### Task to complete
Pull out every line of the data below that contains the string "place", treating uppercase and lowercase letters as different.

### Given records
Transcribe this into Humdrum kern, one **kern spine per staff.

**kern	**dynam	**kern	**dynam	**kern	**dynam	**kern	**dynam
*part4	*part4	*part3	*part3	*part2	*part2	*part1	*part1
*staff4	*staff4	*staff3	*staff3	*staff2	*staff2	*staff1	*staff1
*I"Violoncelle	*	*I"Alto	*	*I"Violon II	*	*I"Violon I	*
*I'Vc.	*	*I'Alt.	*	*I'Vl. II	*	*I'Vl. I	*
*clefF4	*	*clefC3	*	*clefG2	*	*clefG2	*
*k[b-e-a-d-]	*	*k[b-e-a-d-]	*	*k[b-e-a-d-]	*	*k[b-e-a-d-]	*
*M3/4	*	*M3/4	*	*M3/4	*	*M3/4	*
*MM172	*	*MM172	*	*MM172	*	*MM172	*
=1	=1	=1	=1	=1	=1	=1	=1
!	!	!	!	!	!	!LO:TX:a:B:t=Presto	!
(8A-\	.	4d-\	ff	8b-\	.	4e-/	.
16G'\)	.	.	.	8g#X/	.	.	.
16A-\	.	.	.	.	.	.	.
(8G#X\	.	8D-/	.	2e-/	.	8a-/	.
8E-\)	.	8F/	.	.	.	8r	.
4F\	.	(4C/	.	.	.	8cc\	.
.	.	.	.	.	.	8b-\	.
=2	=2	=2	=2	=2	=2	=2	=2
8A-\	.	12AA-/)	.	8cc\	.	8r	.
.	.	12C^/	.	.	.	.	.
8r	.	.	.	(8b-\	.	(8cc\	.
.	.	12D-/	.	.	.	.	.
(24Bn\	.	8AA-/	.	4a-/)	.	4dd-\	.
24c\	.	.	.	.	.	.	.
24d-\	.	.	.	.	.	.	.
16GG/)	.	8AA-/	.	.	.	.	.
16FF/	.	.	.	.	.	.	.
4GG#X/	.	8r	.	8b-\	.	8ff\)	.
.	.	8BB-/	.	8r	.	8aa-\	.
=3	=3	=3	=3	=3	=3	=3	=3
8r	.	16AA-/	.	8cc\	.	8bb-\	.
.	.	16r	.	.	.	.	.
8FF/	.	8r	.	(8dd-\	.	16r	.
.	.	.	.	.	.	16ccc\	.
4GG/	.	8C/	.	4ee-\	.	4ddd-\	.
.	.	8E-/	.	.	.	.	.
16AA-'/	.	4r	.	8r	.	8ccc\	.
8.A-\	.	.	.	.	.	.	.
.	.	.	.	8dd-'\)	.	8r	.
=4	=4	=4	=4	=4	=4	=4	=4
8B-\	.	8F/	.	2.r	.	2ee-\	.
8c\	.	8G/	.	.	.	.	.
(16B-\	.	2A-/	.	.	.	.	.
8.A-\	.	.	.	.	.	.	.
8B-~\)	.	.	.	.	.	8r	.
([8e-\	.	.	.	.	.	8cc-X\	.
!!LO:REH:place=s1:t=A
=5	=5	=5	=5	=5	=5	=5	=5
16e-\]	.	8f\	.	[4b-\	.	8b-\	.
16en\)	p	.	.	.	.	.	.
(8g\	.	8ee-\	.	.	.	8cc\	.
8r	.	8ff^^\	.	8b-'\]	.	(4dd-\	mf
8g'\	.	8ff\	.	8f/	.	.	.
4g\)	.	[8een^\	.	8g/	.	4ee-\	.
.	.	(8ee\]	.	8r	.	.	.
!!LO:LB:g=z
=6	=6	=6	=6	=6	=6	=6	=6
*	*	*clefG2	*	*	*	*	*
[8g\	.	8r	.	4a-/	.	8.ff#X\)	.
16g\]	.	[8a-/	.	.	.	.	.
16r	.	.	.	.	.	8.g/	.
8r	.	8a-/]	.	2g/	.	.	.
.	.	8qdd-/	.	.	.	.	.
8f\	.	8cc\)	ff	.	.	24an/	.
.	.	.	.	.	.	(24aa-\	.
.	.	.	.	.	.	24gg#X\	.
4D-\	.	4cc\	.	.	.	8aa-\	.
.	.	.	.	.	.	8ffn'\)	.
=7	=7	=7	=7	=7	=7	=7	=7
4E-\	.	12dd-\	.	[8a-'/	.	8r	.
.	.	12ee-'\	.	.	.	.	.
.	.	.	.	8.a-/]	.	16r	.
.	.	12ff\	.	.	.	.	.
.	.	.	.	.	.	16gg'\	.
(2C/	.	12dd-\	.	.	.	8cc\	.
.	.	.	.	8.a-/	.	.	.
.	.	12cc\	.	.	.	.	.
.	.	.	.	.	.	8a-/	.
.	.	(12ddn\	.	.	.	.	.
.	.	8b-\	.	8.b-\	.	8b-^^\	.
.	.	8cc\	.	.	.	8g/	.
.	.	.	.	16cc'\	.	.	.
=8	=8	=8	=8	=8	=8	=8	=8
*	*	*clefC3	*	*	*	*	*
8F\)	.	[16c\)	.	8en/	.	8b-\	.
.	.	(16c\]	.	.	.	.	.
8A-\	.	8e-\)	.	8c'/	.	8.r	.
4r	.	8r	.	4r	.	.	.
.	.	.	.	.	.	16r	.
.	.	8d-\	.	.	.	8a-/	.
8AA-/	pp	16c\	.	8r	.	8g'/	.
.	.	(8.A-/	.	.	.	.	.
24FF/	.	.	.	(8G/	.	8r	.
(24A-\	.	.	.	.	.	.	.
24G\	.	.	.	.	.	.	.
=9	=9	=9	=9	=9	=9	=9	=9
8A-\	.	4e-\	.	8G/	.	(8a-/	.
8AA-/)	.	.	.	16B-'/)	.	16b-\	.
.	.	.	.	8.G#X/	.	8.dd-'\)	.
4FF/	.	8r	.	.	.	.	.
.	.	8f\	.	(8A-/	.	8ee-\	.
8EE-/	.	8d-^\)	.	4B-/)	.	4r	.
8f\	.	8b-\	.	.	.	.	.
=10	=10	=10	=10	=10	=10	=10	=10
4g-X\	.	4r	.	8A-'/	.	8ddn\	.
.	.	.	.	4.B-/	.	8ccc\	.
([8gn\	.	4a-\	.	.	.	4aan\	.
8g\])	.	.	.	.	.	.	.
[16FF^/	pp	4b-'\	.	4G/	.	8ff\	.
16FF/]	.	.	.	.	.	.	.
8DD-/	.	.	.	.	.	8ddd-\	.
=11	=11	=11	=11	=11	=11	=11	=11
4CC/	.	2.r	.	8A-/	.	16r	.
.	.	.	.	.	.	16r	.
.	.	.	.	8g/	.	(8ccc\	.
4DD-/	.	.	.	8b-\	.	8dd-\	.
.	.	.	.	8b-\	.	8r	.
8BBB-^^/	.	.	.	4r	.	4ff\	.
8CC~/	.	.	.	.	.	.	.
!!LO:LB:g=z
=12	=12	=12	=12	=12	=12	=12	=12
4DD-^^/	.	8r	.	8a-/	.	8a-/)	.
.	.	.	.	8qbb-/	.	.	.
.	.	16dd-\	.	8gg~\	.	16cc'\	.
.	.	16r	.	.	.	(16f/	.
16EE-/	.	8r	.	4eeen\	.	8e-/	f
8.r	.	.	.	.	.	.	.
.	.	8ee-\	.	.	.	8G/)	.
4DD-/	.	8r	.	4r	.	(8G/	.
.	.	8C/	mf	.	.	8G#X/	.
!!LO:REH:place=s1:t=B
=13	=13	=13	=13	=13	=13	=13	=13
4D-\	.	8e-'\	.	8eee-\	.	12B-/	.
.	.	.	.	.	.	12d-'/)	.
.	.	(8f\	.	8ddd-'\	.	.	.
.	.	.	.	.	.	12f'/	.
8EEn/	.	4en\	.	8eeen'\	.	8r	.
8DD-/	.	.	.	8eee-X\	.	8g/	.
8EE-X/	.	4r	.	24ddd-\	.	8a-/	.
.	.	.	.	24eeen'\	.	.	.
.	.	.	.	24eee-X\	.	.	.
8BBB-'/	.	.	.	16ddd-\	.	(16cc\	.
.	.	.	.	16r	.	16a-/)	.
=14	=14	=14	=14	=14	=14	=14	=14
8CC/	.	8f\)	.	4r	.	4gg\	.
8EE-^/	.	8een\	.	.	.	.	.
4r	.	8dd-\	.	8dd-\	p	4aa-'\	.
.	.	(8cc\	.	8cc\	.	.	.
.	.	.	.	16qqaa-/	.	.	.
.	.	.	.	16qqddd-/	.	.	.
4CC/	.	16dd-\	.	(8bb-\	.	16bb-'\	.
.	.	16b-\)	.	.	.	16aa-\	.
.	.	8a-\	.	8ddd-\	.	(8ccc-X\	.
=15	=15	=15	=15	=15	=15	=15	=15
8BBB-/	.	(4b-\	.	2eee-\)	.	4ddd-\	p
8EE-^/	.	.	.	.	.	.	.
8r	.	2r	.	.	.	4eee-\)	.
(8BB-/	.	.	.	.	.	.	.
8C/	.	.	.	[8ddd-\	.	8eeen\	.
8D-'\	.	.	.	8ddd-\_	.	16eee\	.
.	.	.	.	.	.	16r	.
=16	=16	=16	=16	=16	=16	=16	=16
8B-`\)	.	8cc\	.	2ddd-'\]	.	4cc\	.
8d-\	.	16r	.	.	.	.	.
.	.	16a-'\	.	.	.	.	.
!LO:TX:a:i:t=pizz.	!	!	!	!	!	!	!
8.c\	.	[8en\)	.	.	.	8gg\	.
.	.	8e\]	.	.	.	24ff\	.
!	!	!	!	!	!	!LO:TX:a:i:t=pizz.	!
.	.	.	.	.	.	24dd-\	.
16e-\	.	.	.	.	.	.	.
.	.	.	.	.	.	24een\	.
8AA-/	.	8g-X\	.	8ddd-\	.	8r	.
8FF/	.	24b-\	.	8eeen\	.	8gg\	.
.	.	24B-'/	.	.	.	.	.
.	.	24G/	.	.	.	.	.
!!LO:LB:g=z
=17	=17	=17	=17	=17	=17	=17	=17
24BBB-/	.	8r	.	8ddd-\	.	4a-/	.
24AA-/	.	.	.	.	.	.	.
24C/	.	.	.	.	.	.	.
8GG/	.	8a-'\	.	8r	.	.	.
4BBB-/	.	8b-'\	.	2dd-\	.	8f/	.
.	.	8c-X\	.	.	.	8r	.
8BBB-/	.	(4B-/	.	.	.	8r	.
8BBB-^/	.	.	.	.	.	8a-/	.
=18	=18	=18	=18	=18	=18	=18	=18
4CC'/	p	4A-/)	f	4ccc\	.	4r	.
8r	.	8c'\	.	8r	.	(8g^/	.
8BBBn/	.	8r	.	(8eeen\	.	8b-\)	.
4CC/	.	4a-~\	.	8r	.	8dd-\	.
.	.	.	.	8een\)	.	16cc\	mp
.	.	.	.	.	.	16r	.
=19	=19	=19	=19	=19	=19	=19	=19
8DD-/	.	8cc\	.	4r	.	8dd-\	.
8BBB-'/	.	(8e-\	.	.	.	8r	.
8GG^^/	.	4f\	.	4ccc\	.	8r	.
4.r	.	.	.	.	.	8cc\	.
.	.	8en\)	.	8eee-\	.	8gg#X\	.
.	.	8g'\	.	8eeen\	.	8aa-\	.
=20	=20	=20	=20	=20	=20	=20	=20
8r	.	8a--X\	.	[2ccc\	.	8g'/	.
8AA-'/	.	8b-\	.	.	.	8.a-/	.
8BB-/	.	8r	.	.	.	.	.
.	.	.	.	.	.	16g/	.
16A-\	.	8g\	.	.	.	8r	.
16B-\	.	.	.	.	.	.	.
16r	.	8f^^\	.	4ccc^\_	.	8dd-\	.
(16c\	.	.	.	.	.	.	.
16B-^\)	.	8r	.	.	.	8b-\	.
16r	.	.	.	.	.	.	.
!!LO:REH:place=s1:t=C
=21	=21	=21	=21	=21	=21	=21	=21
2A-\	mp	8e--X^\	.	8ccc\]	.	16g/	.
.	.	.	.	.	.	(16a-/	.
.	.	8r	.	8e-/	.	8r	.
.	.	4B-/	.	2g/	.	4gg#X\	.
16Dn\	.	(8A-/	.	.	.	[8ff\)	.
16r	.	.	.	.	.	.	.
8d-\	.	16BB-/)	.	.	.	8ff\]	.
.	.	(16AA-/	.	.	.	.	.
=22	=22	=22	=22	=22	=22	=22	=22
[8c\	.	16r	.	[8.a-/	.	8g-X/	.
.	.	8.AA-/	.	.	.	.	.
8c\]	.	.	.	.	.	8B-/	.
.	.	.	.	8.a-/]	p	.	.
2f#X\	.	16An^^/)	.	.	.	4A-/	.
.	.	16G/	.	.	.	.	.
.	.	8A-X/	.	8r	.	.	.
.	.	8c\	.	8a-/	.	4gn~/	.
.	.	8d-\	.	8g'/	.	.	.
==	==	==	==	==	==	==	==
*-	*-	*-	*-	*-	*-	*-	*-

### Complete response
!!LO:REH:place=s1:t=A
!!LO:REH:place=s1:t=B
!!LO:REH:place=s1:t=C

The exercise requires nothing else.